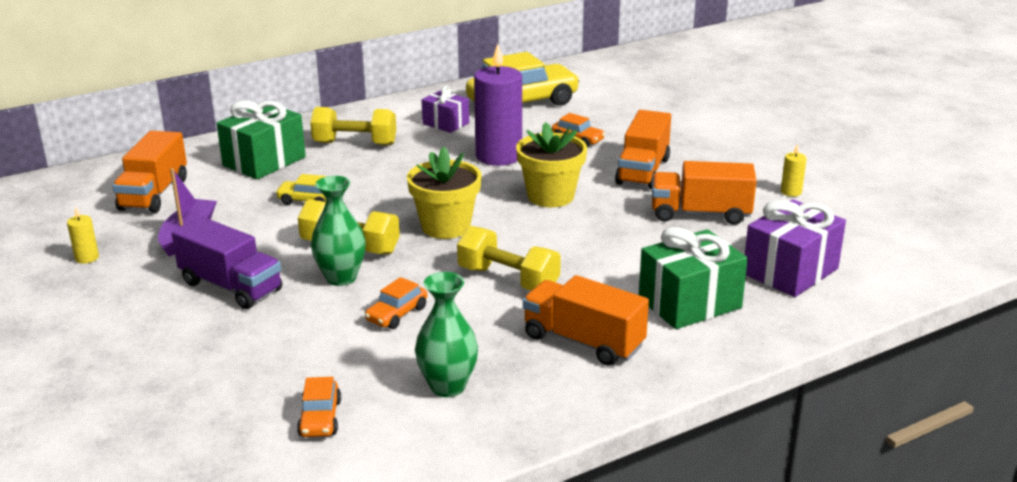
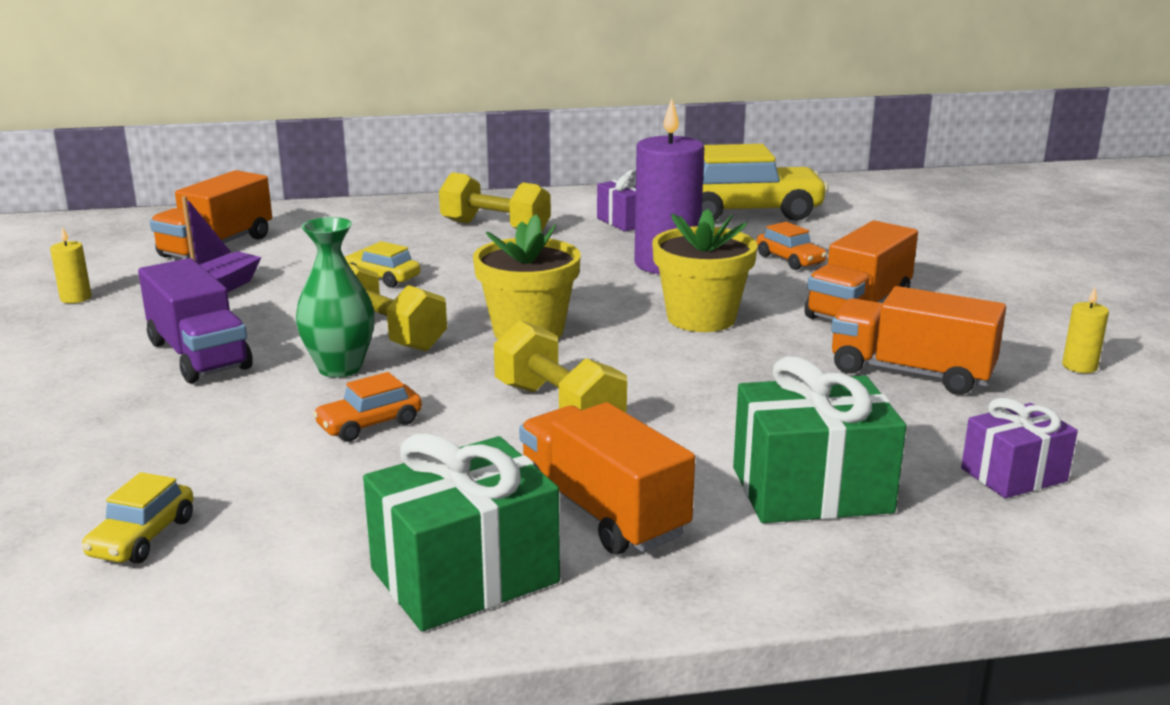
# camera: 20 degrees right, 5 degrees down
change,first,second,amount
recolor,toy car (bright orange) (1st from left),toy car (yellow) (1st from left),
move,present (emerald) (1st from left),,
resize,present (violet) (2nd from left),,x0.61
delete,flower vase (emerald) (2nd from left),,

^^^^^^^^^^^^^^^^

| Problem to work on |
The exercise is to copy out every line above that has the word "present" in it.

| Task output |
move,present (emerald) (1st from left),,
resize,present (violet) (2nd from left),,x0.61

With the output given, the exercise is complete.